EXTRACTED MATERIAL START

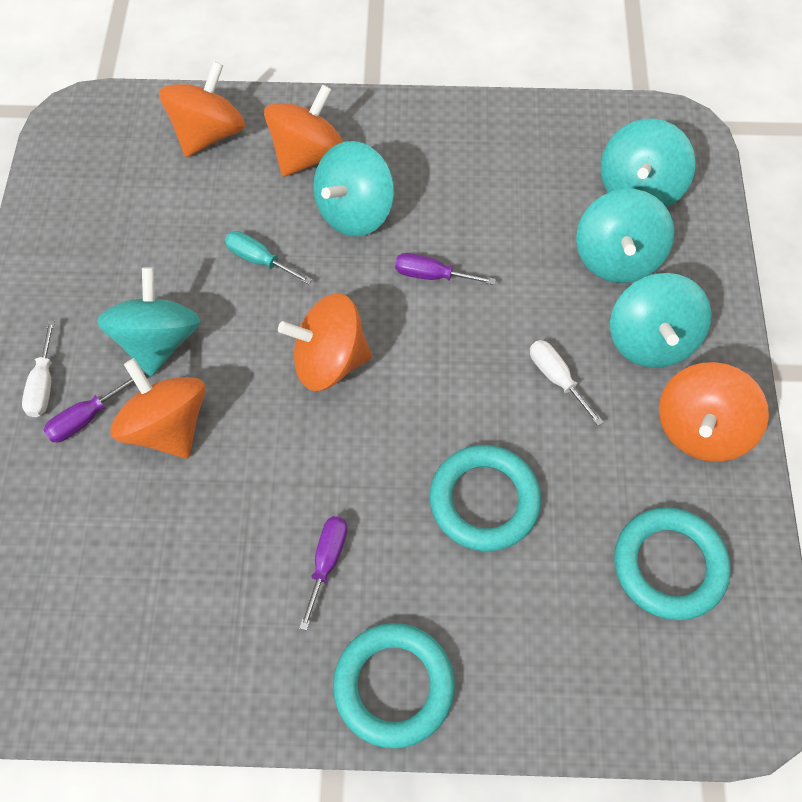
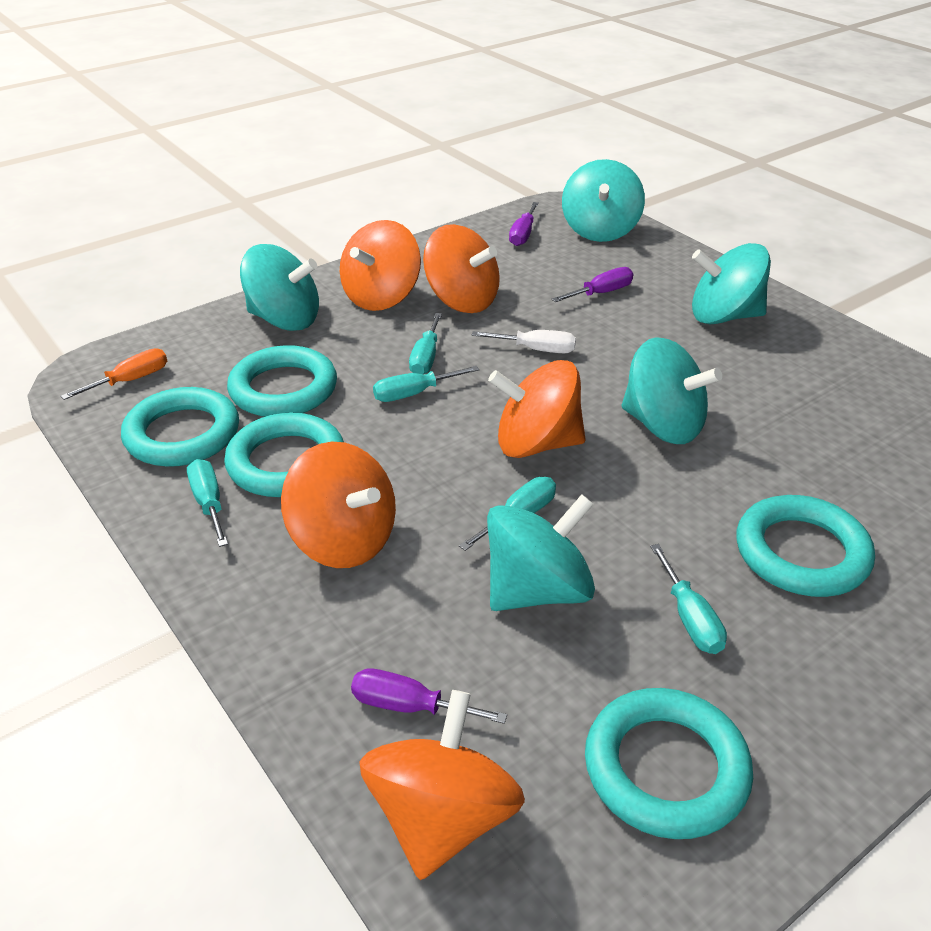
orange screwdriver: none = 0 -> [61,348,167,400] = 1
turquoise ring: [333,623,455,749] [430,445,541,551] [614,507,731,620] = 3 -> [121,387,239,467] [224,413,344,497] [227,345,337,417] [585,688,753,839] [736,495,875,597] = 5
turquoise screwdriver: [225,231,312,285] = 1 -> [187,459,228,547] [373,366,479,402] [409,313,442,374] [459,477,556,551] [650,544,727,654] = 5
white screwdriver: [22,320,55,417] [530,340,604,426] = 2 -> [472,330,576,353] = 1

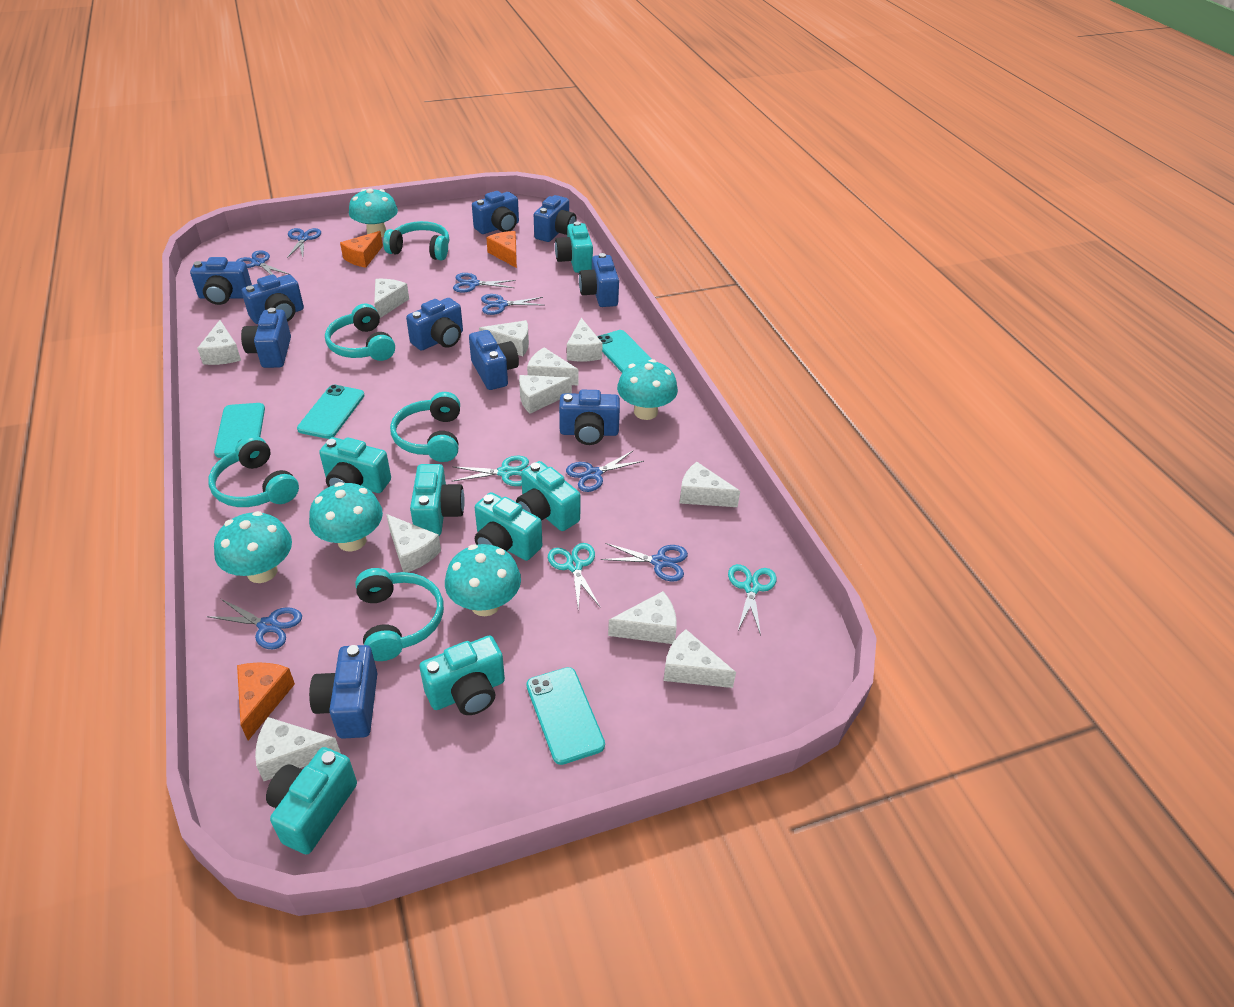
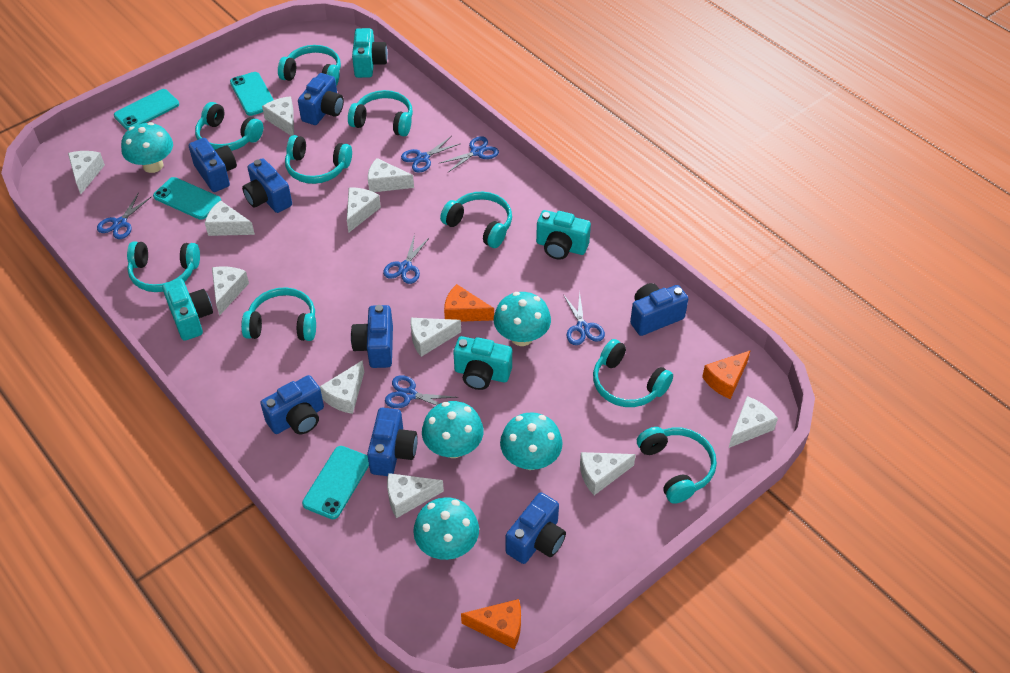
blue camera: [190,257,252,305] [241,308,291,368] [242,274,304,324] [309,645,377,739] [406,298,463,351] [469,330,519,390] [472,191,519,234] [534,195,577,242] [559,390,620,445] [579,253,619,307] = 10 -> [189,138,237,192] [242,158,292,213] [260,375,324,435] [298,73,344,125] [351,305,393,368] [367,408,417,476] [506,492,566,564] [630,283,688,336] = 8
blue scissors: [206,598,302,649] [236,250,290,275] [287,228,321,258] [453,273,516,293] [481,294,543,315] [566,450,644,492] [601,543,688,582] = 7 -> [97,192,152,239] [383,234,430,284] [385,375,459,408] [401,136,460,172] [440,136,499,173] [563,292,605,345] = 6
turquoise camera: [266,747,357,855] [319,437,391,493] [410,464,465,536] [420,635,505,715] [475,492,542,561] [516,461,580,531] [555,221,593,273] = 7 -> [162,278,213,341] [352,28,388,78] [453,336,512,390] [536,210,591,260] = 4
turquoise headphones: [208,436,299,507] [325,304,395,361] [355,568,444,661] [383,221,449,261] [390,392,460,462] = 5 -> [127,241,200,292] [195,102,263,151] [241,287,316,341] [278,45,341,86] [285,135,352,184] [348,90,413,136] [440,192,512,248] [593,339,673,407] [637,427,717,504] = 9
turquoise scissors: [452,456,529,486] [548,543,600,609] [728,564,777,636] = 3 -> none = 0

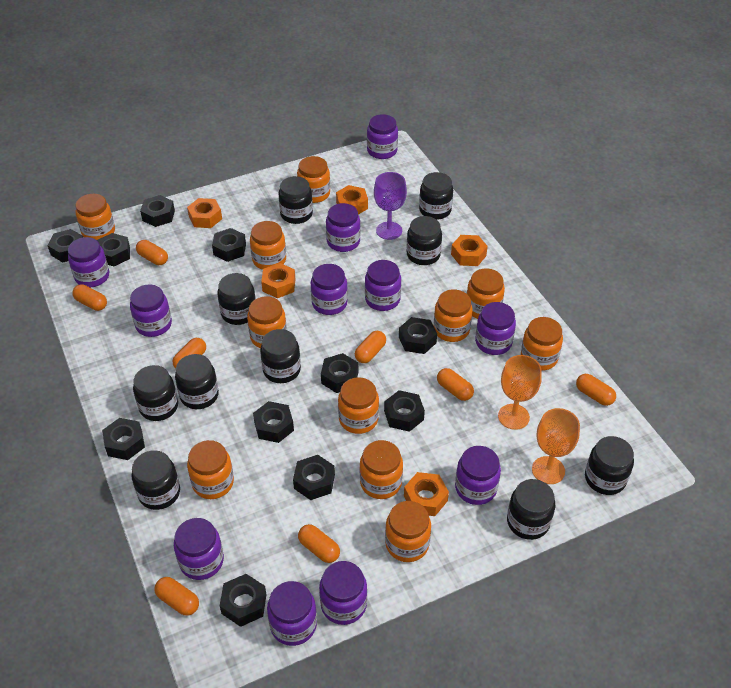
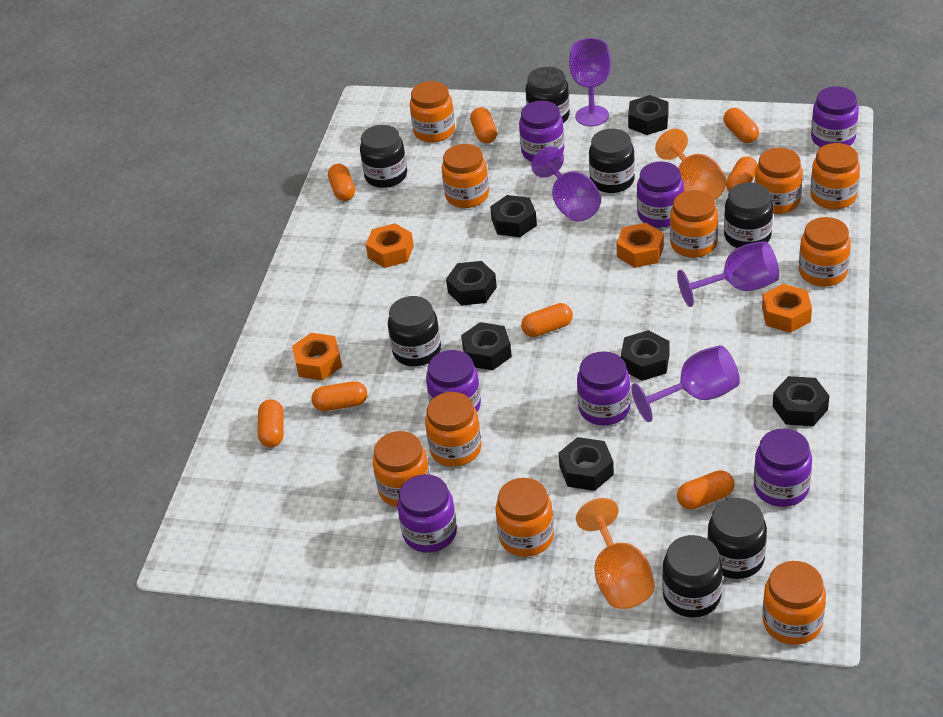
black jar: [132,450,180,510] [133,365,178,421] [175,354,219,409] [217,273,256,325] [260,329,301,383] [279,176,313,224] [407,216,442,265] [419,172,453,220] [507,479,555,540] [585,436,634,495] = 10 -> [360,125,407,188] [388,296,441,366] [526,67,570,123] [589,129,635,193] [662,535,723,618] [707,498,767,579] [724,182,773,248] = 7
black nut: [47,229,83,262] [97,233,130,266] [102,418,145,460] [140,195,175,227] [212,228,246,262] [220,574,266,627] [253,401,294,443] [293,455,335,500] [321,353,358,393] [384,390,425,432] [399,317,437,354] = 11 -> [446,261,497,306] [461,322,512,370] [490,195,537,237] [559,437,614,491] [621,330,670,381] [628,95,668,135] [773,376,829,426] = 7
orange jar: [76,194,115,240] [187,440,234,499] [247,296,287,348] [250,221,286,270] [297,156,330,203] [338,377,379,434] [360,440,403,499] [385,501,431,562] [434,290,472,342] [467,268,505,319] [521,317,563,371] = 11 -> [373,431,430,507] [410,81,455,143] [425,392,481,467] [442,144,489,208] [496,478,554,557] [670,190,718,258] [755,148,803,214] [762,561,826,645] [799,217,851,287] [810,143,860,209] = 10
orange nut: [187,198,222,228] [261,263,295,298] [336,185,368,215] [404,472,449,516] [451,235,488,266] = 5 -> [292,333,342,380] [366,223,414,268] [616,223,664,268] [762,284,812,333] = 4
purple goblet: [374,172,407,240] = 1 -> [531,146,601,222] [569,38,611,126] [631,345,740,422] [677,241,779,307] = 4
purple jar: [68,237,109,287] [130,285,172,337] [174,518,224,580] [267,581,317,646] [311,264,348,315] [319,561,367,625] [326,203,360,252] [365,260,401,311] [367,114,398,159] [455,446,501,505] [475,302,516,355] = 11 -> [397,474,457,553] [426,350,481,412] [519,101,564,162] [577,351,631,425] [637,161,684,228] [754,429,812,507] [811,86,859,147] = 7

EXTRACTED MATERIAL END

* [WHAT NEEDS TO BE DONE]:
Could you set down the records above exactly, skipping any picture?

* [ANSWER AREA]:
orange screwdriver: none = 0 -> [61,348,167,400] = 1
turquoise ring: [333,623,455,749] [430,445,541,551] [614,507,731,620] = 3 -> [121,387,239,467] [224,413,344,497] [227,345,337,417] [585,688,753,839] [736,495,875,597] = 5
turquoise screwdriver: [225,231,312,285] = 1 -> [187,459,228,547] [373,366,479,402] [409,313,442,374] [459,477,556,551] [650,544,727,654] = 5
white screwdriver: [22,320,55,417] [530,340,604,426] = 2 -> [472,330,576,353] = 1

blue camera: [190,257,252,305] [241,308,291,368] [242,274,304,324] [309,645,377,739] [406,298,463,351] [469,330,519,390] [472,191,519,234] [534,195,577,242] [559,390,620,445] [579,253,619,307] = 10 -> [189,138,237,192] [242,158,292,213] [260,375,324,435] [298,73,344,125] [351,305,393,368] [367,408,417,476] [506,492,566,564] [630,283,688,336] = 8
blue scissors: [206,598,302,649] [236,250,290,275] [287,228,321,258] [453,273,516,293] [481,294,543,315] [566,450,644,492] [601,543,688,582] = 7 -> [97,192,152,239] [383,234,430,284] [385,375,459,408] [401,136,460,172] [440,136,499,173] [563,292,605,345] = 6
turquoise camera: [266,747,357,855] [319,437,391,493] [410,464,465,536] [420,635,505,715] [475,492,542,561] [516,461,580,531] [555,221,593,273] = 7 -> [162,278,213,341] [352,28,388,78] [453,336,512,390] [536,210,591,260] = 4
turquoise headphones: [208,436,299,507] [325,304,395,361] [355,568,444,661] [383,221,449,261] [390,392,460,462] = 5 -> [127,241,200,292] [195,102,263,151] [241,287,316,341] [278,45,341,86] [285,135,352,184] [348,90,413,136] [440,192,512,248] [593,339,673,407] [637,427,717,504] = 9
turquoise scissors: [452,456,529,486] [548,543,600,609] [728,564,777,636] = 3 -> none = 0

black jar: [132,450,180,510] [133,365,178,421] [175,354,219,409] [217,273,256,325] [260,329,301,383] [279,176,313,224] [407,216,442,265] [419,172,453,220] [507,479,555,540] [585,436,634,495] = 10 -> [360,125,407,188] [388,296,441,366] [526,67,570,123] [589,129,635,193] [662,535,723,618] [707,498,767,579] [724,182,773,248] = 7
black nut: [47,229,83,262] [97,233,130,266] [102,418,145,460] [140,195,175,227] [212,228,246,262] [220,574,266,627] [253,401,294,443] [293,455,335,500] [321,353,358,393] [384,390,425,432] [399,317,437,354] = 11 -> [446,261,497,306] [461,322,512,370] [490,195,537,237] [559,437,614,491] [621,330,670,381] [628,95,668,135] [773,376,829,426] = 7
orange jar: [76,194,115,240] [187,440,234,499] [247,296,287,348] [250,221,286,270] [297,156,330,203] [338,377,379,434] [360,440,403,499] [385,501,431,562] [434,290,472,342] [467,268,505,319] [521,317,563,371] = 11 -> [373,431,430,507] [410,81,455,143] [425,392,481,467] [442,144,489,208] [496,478,554,557] [670,190,718,258] [755,148,803,214] [762,561,826,645] [799,217,851,287] [810,143,860,209] = 10
orange nut: [187,198,222,228] [261,263,295,298] [336,185,368,215] [404,472,449,516] [451,235,488,266] = 5 -> [292,333,342,380] [366,223,414,268] [616,223,664,268] [762,284,812,333] = 4
purple goblet: [374,172,407,240] = 1 -> [531,146,601,222] [569,38,611,126] [631,345,740,422] [677,241,779,307] = 4
purple jar: [68,237,109,287] [130,285,172,337] [174,518,224,580] [267,581,317,646] [311,264,348,315] [319,561,367,625] [326,203,360,252] [365,260,401,311] [367,114,398,159] [455,446,501,505] [475,302,516,355] = 11 -> [397,474,457,553] [426,350,481,412] [519,101,564,162] [577,351,631,425] [637,161,684,228] [754,429,812,507] [811,86,859,147] = 7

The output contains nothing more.